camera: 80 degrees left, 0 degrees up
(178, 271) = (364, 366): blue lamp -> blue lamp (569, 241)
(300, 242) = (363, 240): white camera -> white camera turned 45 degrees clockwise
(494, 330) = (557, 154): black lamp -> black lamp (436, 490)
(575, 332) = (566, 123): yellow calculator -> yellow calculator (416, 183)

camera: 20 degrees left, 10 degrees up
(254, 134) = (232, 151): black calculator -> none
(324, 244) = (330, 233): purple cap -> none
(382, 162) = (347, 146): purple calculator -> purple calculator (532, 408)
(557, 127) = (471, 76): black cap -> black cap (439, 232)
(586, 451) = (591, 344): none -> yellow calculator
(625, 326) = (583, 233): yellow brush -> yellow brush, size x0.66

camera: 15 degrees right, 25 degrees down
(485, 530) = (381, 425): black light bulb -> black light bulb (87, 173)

•••••

> YOUR TASK: From the records above, repeat exactly the lines from the one with "(300, 242) = (363, 240): white" through the one with "(324, 244) = (330, 233): purple cap -> none", both included.

> RESULT OF THE EXERCISE:
(300, 242) = (363, 240): white camera -> white camera turned 45 degrees clockwise
(494, 330) = (557, 154): black lamp -> black lamp (436, 490)
(575, 332) = (566, 123): yellow calculator -> yellow calculator (416, 183)

camera: 20 degrees left, 10 degrees up
(254, 134) = (232, 151): black calculator -> none
(324, 244) = (330, 233): purple cap -> none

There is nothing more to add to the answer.